▸ WORK INSTRUCTION:
Only one stretch of the listing below is wanted. Give it again exactly, from the line with "BZ2: buzzer 5V" through the line with "U7 pin HOLD: VDD -> GND".

::::

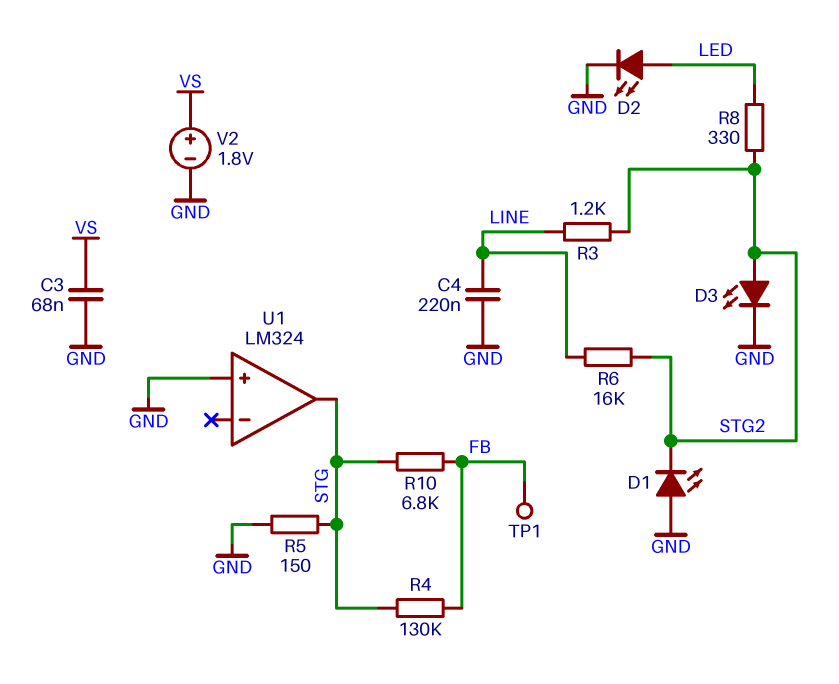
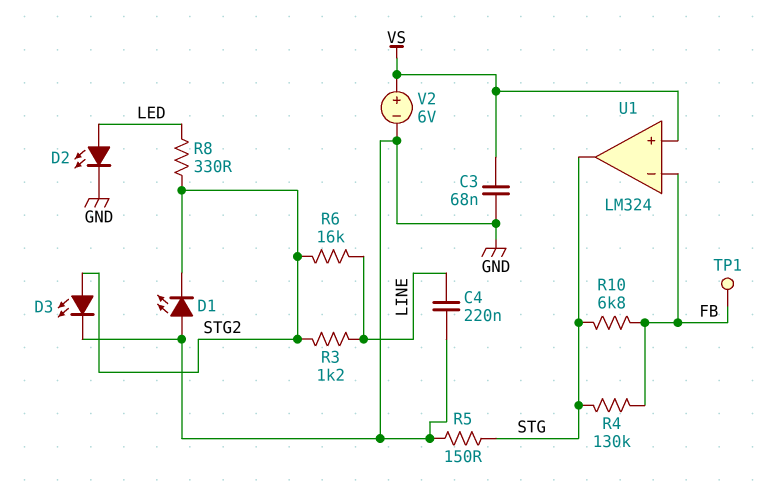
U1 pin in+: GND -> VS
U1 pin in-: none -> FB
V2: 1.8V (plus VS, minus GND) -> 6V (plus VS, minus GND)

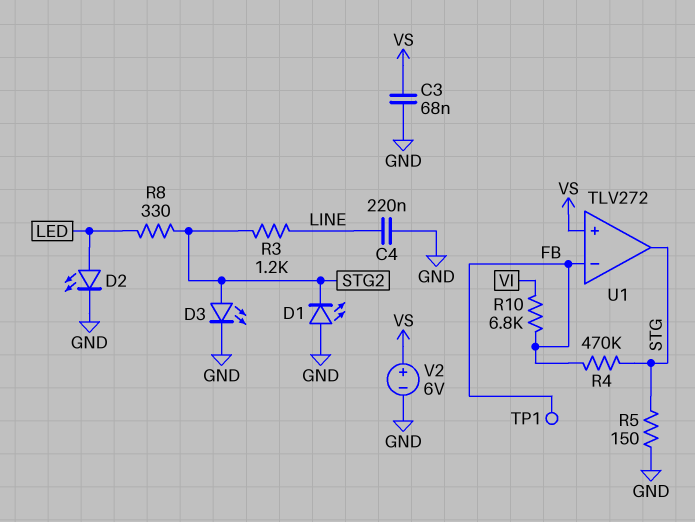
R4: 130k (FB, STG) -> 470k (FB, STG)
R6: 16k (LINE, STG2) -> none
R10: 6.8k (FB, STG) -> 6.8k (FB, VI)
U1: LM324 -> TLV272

::::

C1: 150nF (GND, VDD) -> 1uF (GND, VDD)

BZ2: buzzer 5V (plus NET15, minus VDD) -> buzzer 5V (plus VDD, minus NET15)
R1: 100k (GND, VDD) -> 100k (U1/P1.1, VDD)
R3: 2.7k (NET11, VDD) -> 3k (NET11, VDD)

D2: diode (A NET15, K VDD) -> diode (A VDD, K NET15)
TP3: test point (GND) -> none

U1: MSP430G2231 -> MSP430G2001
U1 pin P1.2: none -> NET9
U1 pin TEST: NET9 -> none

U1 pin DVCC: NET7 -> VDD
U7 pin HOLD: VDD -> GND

::::

▸ ANSWER FOR THIS EXERCISE:
BZ2: buzzer 5V (plus NET15, minus VDD) -> buzzer 5V (plus VDD, minus NET15)
R1: 100k (GND, VDD) -> 100k (U1/P1.1, VDD)
R3: 2.7k (NET11, VDD) -> 3k (NET11, VDD)

D2: diode (A NET15, K VDD) -> diode (A VDD, K NET15)
TP3: test point (GND) -> none

U1: MSP430G2231 -> MSP430G2001
U1 pin P1.2: none -> NET9
U1 pin TEST: NET9 -> none

U1 pin DVCC: NET7 -> VDD
U7 pin HOLD: VDD -> GND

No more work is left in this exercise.